Supplied records ->
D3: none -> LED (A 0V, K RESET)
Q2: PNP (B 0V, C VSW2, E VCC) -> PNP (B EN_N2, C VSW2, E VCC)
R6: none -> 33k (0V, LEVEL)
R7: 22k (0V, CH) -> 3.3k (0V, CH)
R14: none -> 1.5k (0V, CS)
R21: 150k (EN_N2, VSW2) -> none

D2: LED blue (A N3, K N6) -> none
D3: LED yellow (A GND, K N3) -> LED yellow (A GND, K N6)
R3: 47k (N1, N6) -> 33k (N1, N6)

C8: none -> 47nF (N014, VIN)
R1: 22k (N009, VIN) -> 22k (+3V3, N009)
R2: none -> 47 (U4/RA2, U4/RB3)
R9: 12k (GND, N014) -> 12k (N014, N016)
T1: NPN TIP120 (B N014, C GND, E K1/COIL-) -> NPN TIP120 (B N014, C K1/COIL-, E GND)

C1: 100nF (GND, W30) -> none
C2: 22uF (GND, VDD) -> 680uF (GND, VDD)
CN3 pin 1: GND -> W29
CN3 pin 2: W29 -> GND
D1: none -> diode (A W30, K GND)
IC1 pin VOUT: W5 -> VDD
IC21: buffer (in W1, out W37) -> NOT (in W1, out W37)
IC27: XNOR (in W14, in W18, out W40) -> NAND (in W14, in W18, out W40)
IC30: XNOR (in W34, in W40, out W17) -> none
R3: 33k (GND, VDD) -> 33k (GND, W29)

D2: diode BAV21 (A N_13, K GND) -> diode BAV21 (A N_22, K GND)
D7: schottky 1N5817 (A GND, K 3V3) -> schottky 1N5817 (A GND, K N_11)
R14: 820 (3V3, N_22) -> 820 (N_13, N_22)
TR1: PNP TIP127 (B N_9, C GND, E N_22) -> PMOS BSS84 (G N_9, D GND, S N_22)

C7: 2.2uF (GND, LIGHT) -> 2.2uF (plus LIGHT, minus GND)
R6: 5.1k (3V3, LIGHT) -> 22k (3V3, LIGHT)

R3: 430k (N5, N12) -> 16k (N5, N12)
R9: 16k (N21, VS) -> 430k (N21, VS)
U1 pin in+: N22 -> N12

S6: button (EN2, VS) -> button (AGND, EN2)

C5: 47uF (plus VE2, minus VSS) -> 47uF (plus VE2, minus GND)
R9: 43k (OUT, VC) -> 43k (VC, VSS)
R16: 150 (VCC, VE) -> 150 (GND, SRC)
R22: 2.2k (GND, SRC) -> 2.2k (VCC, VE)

Work order -> Only lines containing "LIGHT" belong in the answer; copy every such line from the records.

Completed exercise ->
C7: 2.2uF (GND, LIGHT) -> 2.2uF (plus LIGHT, minus GND)
R6: 5.1k (3V3, LIGHT) -> 22k (3V3, LIGHT)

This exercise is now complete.